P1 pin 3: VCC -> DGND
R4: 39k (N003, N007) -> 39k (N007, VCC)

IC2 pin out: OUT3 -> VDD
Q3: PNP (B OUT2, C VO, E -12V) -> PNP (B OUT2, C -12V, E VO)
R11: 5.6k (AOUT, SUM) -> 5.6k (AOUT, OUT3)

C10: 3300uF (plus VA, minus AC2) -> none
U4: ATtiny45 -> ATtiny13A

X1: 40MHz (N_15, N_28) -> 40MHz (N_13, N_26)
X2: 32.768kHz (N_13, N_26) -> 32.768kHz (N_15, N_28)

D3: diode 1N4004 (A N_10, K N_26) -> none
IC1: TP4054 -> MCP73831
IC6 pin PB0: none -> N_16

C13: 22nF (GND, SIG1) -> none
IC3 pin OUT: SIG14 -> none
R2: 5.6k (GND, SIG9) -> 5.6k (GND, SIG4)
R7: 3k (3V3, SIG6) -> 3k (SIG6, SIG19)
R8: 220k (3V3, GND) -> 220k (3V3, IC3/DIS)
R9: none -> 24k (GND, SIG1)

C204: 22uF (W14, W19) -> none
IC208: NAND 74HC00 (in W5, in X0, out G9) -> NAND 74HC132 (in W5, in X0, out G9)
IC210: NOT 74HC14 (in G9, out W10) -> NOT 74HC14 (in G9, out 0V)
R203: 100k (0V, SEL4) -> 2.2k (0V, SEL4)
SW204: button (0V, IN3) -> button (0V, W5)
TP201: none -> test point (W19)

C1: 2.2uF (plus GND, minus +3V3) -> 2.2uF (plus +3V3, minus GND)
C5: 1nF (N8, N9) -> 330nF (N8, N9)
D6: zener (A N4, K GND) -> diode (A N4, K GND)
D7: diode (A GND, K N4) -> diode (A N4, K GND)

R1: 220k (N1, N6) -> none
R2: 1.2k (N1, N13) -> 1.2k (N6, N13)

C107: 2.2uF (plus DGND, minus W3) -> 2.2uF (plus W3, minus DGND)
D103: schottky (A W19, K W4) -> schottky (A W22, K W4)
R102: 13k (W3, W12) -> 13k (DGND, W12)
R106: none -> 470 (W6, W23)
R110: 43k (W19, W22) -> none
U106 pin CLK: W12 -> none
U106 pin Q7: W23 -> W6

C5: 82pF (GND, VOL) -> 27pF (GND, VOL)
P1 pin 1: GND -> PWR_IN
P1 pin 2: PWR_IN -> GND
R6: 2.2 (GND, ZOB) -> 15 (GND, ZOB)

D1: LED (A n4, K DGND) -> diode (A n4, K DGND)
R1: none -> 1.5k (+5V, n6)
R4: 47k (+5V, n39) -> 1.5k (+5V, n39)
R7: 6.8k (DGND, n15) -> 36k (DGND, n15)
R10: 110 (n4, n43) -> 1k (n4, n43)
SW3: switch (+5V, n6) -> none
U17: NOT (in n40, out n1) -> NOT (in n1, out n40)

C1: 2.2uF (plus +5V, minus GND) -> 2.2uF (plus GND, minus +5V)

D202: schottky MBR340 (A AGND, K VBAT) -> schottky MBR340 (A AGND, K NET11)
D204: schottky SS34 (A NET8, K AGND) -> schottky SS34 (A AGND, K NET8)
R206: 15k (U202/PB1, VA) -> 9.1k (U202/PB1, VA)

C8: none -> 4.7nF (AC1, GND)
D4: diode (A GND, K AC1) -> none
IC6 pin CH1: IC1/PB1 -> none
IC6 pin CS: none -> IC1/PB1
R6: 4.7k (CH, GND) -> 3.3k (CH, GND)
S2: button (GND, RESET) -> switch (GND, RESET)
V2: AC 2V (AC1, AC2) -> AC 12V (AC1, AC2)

####

Please transcribe the entire listing precisely.

### Solved exercise
P1 pin 3: VCC -> DGND
R4: 39k (N003, N007) -> 39k (N007, VCC)

IC2 pin out: OUT3 -> VDD
Q3: PNP (B OUT2, C VO, E -12V) -> PNP (B OUT2, C -12V, E VO)
R11: 5.6k (AOUT, SUM) -> 5.6k (AOUT, OUT3)

C10: 3300uF (plus VA, minus AC2) -> none
U4: ATtiny45 -> ATtiny13A

X1: 40MHz (N_15, N_28) -> 40MHz (N_13, N_26)
X2: 32.768kHz (N_13, N_26) -> 32.768kHz (N_15, N_28)

D3: diode 1N4004 (A N_10, K N_26) -> none
IC1: TP4054 -> MCP73831
IC6 pin PB0: none -> N_16

C13: 22nF (GND, SIG1) -> none
IC3 pin OUT: SIG14 -> none
R2: 5.6k (GND, SIG9) -> 5.6k (GND, SIG4)
R7: 3k (3V3, SIG6) -> 3k (SIG6, SIG19)
R8: 220k (3V3, GND) -> 220k (3V3, IC3/DIS)
R9: none -> 24k (GND, SIG1)

C204: 22uF (W14, W19) -> none
IC208: NAND 74HC00 (in W5, in X0, out G9) -> NAND 74HC132 (in W5, in X0, out G9)
IC210: NOT 74HC14 (in G9, out W10) -> NOT 74HC14 (in G9, out 0V)
R203: 100k (0V, SEL4) -> 2.2k (0V, SEL4)
SW204: button (0V, IN3) -> button (0V, W5)
TP201: none -> test point (W19)

C1: 2.2uF (plus GND, minus +3V3) -> 2.2uF (plus +3V3, minus GND)
C5: 1nF (N8, N9) -> 330nF (N8, N9)
D6: zener (A N4, K GND) -> diode (A N4, K GND)
D7: diode (A GND, K N4) -> diode (A N4, K GND)

R1: 220k (N1, N6) -> none
R2: 1.2k (N1, N13) -> 1.2k (N6, N13)

C107: 2.2uF (plus DGND, minus W3) -> 2.2uF (plus W3, minus DGND)
D103: schottky (A W19, K W4) -> schottky (A W22, K W4)
R102: 13k (W3, W12) -> 13k (DGND, W12)
R106: none -> 470 (W6, W23)
R110: 43k (W19, W22) -> none
U106 pin CLK: W12 -> none
U106 pin Q7: W23 -> W6

C5: 82pF (GND, VOL) -> 27pF (GND, VOL)
P1 pin 1: GND -> PWR_IN
P1 pin 2: PWR_IN -> GND
R6: 2.2 (GND, ZOB) -> 15 (GND, ZOB)

D1: LED (A n4, K DGND) -> diode (A n4, K DGND)
R1: none -> 1.5k (+5V, n6)
R4: 47k (+5V, n39) -> 1.5k (+5V, n39)
R7: 6.8k (DGND, n15) -> 36k (DGND, n15)
R10: 110 (n4, n43) -> 1k (n4, n43)
SW3: switch (+5V, n6) -> none
U17: NOT (in n40, out n1) -> NOT (in n1, out n40)

C1: 2.2uF (plus +5V, minus GND) -> 2.2uF (plus GND, minus +5V)

D202: schottky MBR340 (A AGND, K VBAT) -> schottky MBR340 (A AGND, K NET11)
D204: schottky SS34 (A NET8, K AGND) -> schottky SS34 (A AGND, K NET8)
R206: 15k (U202/PB1, VA) -> 9.1k (U202/PB1, VA)

C8: none -> 4.7nF (AC1, GND)
D4: diode (A GND, K AC1) -> none
IC6 pin CH1: IC1/PB1 -> none
IC6 pin CS: none -> IC1/PB1
R6: 4.7k (CH, GND) -> 3.3k (CH, GND)
S2: button (GND, RESET) -> switch (GND, RESET)
V2: AC 2V (AC1, AC2) -> AC 12V (AC1, AC2)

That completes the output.